#### Bereitgestelltes Material
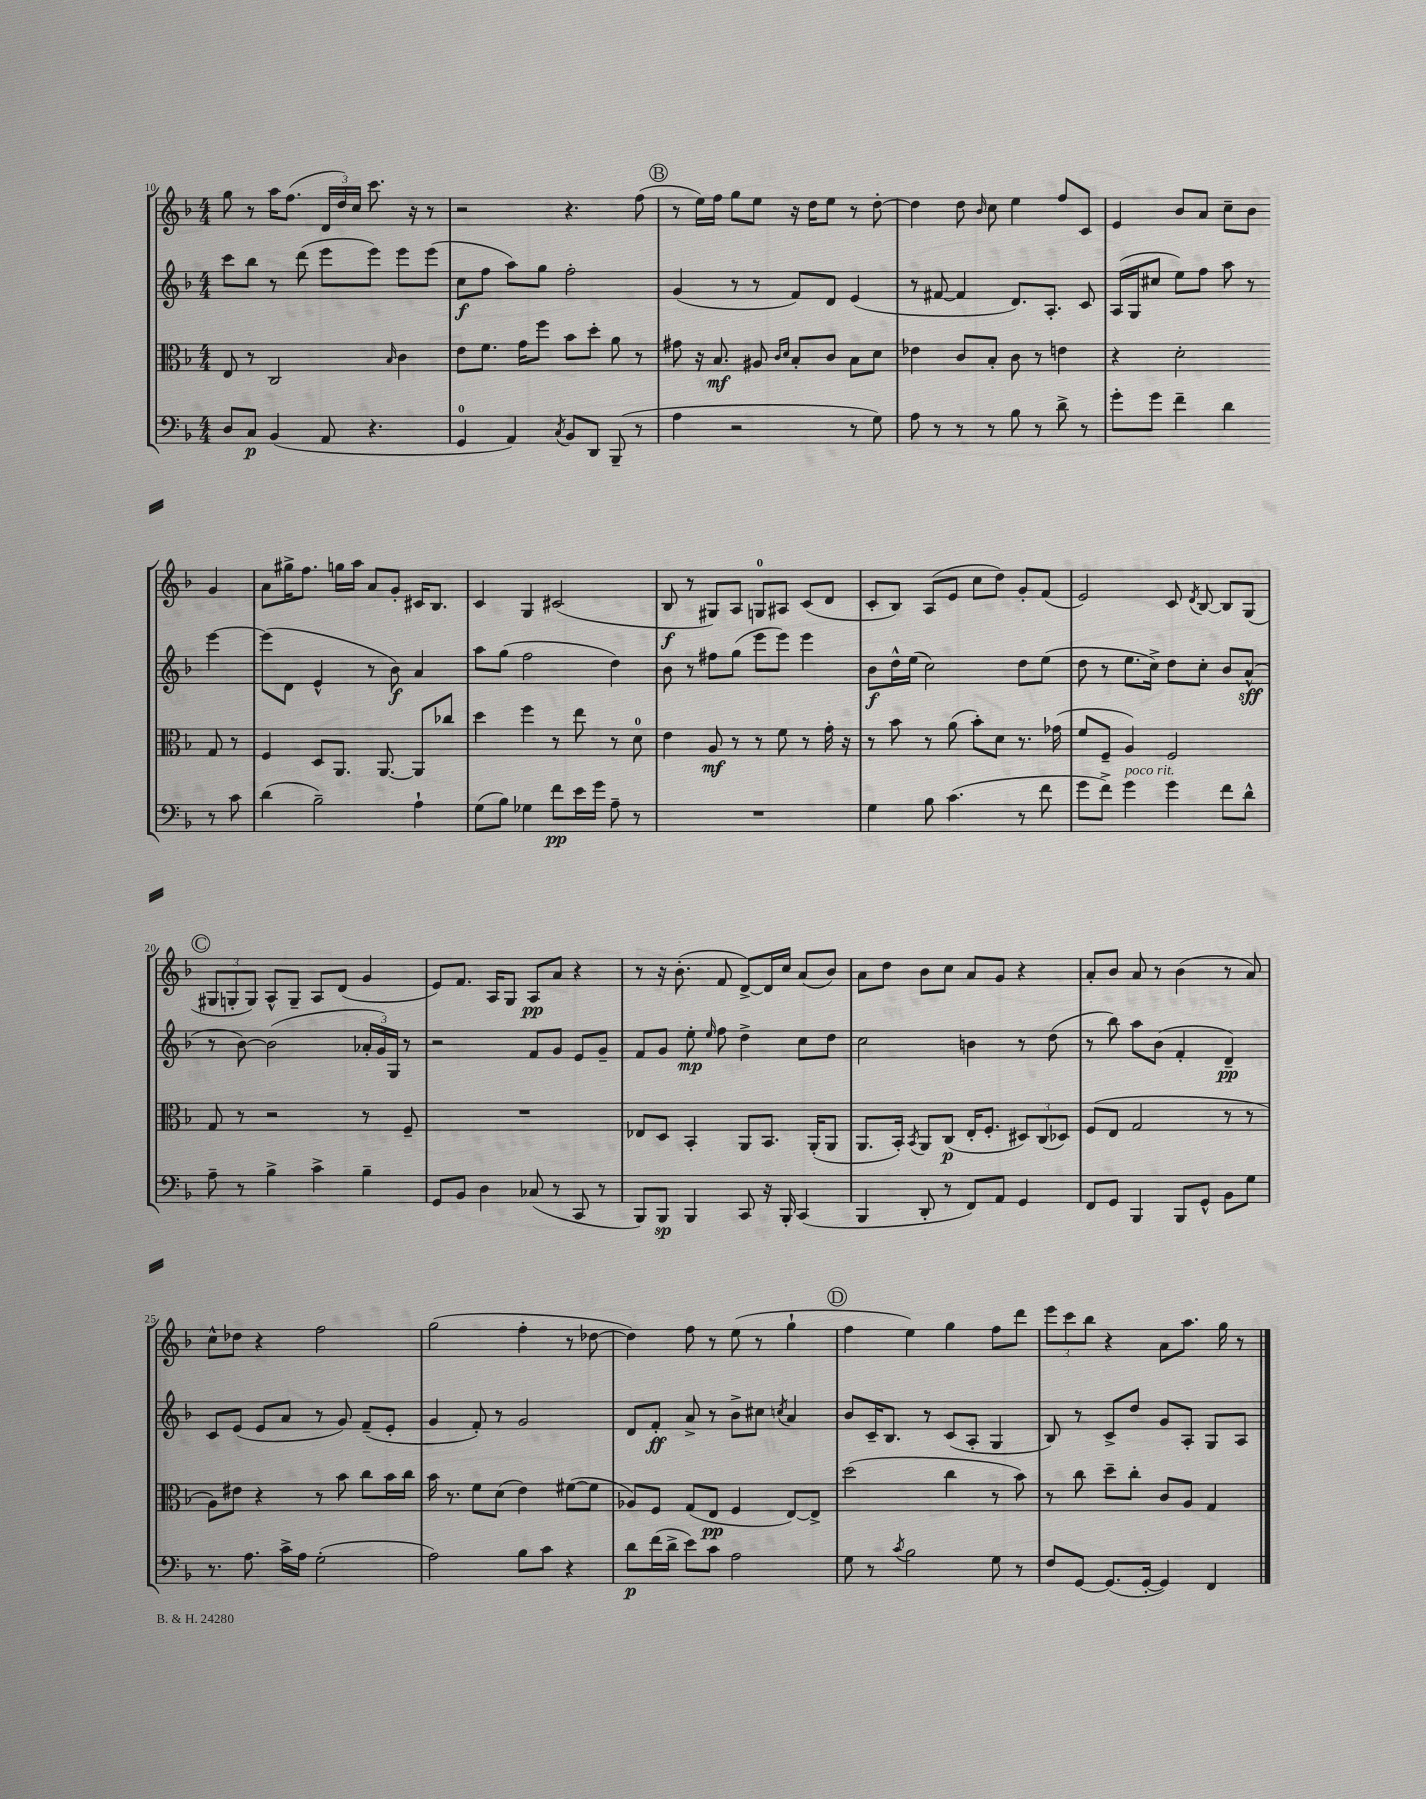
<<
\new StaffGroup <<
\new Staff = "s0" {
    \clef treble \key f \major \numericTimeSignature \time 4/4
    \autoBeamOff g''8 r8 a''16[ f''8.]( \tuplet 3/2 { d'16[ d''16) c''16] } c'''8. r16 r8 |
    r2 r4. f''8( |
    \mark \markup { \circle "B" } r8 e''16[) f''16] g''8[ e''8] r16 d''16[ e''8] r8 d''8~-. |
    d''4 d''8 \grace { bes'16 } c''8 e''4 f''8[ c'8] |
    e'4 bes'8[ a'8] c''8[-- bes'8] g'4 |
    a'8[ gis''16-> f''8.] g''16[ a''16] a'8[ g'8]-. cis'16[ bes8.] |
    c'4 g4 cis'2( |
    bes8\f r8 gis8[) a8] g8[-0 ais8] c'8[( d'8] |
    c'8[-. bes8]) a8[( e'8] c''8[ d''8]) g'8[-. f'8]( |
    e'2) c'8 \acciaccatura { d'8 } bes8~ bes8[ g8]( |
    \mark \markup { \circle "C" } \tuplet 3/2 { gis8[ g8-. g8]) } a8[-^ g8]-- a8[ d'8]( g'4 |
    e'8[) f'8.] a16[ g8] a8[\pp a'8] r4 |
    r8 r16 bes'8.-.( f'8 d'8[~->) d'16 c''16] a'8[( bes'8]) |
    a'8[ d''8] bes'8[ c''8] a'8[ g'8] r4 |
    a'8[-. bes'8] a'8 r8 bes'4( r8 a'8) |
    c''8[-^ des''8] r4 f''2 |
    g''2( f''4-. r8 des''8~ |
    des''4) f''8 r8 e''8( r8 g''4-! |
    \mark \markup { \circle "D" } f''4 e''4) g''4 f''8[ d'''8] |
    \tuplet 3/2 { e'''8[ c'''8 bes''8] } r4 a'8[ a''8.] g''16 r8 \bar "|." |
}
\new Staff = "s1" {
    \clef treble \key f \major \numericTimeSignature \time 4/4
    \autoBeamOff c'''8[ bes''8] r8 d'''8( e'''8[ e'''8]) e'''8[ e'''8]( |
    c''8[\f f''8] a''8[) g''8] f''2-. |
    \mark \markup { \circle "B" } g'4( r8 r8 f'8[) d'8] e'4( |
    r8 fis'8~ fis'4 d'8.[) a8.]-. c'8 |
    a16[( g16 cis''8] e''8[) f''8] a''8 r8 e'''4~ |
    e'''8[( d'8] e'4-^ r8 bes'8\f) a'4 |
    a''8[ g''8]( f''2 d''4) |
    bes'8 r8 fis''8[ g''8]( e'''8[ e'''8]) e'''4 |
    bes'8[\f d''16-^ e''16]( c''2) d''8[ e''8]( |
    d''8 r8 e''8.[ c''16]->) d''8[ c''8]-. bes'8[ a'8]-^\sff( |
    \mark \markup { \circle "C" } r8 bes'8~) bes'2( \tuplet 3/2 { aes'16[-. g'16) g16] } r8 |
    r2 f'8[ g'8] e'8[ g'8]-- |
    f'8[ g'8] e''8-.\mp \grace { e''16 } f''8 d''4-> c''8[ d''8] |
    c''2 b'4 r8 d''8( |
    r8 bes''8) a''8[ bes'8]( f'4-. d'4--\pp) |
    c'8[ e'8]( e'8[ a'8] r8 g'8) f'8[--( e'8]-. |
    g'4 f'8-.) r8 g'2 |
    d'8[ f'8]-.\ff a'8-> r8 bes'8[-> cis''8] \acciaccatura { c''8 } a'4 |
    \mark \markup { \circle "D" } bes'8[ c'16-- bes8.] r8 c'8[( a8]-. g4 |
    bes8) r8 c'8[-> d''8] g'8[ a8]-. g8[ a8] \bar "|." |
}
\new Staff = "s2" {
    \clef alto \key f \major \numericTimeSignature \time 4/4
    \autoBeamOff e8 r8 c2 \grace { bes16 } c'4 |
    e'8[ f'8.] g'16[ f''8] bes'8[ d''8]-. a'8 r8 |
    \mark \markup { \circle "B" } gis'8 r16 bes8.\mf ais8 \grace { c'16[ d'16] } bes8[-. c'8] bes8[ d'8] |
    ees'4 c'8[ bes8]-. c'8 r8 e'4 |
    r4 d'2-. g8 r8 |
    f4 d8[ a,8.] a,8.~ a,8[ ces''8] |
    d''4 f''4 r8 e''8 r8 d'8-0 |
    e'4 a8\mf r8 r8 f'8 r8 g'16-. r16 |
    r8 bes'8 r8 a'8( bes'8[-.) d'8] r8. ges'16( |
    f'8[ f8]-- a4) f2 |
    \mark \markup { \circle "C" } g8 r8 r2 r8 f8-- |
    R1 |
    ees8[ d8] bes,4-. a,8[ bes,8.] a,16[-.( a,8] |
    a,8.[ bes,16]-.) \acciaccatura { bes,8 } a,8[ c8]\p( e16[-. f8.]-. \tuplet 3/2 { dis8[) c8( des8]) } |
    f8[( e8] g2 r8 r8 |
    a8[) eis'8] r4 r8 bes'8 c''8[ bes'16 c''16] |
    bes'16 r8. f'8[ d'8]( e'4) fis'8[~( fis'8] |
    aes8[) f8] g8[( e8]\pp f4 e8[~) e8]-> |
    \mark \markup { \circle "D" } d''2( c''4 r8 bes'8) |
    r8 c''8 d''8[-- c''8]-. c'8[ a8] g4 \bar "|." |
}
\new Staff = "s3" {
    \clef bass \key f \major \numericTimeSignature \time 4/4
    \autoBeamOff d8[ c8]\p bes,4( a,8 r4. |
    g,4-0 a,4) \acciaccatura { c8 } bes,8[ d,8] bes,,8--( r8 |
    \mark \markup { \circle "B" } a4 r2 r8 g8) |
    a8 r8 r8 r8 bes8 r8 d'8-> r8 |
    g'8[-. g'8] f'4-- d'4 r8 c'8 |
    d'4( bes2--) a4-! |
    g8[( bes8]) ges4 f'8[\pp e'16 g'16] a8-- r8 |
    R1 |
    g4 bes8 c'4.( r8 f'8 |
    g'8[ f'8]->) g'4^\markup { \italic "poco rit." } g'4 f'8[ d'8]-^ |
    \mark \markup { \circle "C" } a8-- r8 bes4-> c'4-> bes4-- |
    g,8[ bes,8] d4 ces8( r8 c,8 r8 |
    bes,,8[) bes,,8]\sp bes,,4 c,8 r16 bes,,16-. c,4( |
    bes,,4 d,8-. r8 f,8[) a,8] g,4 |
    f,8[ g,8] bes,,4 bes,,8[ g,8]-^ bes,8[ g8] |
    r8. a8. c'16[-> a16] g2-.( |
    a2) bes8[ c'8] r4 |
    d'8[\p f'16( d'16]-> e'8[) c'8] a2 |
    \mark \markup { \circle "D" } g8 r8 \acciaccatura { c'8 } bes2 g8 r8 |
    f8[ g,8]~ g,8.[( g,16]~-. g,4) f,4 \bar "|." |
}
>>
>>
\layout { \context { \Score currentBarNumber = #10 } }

==

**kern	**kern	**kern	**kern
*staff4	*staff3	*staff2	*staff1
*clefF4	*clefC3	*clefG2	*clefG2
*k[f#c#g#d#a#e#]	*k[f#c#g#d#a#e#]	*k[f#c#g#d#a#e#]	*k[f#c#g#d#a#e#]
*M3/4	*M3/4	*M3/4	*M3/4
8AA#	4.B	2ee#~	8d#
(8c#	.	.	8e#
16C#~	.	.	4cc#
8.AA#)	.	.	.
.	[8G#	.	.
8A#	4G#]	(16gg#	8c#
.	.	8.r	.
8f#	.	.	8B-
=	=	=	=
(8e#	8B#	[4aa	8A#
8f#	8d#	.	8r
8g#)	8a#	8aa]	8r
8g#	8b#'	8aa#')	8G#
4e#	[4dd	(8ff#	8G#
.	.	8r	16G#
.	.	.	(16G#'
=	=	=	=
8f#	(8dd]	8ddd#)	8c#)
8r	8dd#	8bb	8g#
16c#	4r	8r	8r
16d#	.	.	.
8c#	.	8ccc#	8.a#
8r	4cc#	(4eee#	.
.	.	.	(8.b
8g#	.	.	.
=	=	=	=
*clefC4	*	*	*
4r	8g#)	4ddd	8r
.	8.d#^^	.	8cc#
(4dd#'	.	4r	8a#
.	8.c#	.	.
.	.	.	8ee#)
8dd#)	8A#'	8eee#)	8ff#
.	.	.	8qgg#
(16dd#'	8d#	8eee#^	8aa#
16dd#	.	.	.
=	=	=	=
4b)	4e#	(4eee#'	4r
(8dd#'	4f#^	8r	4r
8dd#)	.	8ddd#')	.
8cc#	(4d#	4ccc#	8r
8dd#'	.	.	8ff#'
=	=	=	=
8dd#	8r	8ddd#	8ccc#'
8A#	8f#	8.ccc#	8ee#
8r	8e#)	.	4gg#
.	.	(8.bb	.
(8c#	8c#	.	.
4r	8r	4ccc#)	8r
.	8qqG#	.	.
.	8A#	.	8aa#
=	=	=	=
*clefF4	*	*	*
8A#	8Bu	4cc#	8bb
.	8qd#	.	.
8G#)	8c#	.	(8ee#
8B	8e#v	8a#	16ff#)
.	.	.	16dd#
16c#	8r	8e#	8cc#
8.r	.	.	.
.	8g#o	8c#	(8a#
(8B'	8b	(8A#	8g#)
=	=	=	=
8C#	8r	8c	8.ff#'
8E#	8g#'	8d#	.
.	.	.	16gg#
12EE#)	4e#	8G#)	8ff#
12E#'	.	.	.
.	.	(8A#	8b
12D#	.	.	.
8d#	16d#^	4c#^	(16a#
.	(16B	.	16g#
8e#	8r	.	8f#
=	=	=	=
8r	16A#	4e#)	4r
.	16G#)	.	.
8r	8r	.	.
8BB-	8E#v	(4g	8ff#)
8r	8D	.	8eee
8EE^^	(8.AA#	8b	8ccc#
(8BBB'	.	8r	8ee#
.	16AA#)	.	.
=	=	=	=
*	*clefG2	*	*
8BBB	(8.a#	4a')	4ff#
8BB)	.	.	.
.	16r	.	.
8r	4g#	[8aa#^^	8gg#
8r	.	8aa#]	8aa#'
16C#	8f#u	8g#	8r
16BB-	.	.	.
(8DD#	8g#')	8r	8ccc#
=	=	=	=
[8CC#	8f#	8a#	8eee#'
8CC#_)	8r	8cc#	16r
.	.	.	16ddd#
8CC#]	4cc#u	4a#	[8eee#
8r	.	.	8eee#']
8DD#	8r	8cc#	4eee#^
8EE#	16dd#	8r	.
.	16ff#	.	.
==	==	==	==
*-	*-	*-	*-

#### Die Aufgabe
Gib an, wie viele Zeilen der Auflistung die Zeichenfolge „autoBeamOff“ enthalten, und nenne nur die Zahl. Groß- und Kleinschreibung zählt.

#### Lösung
4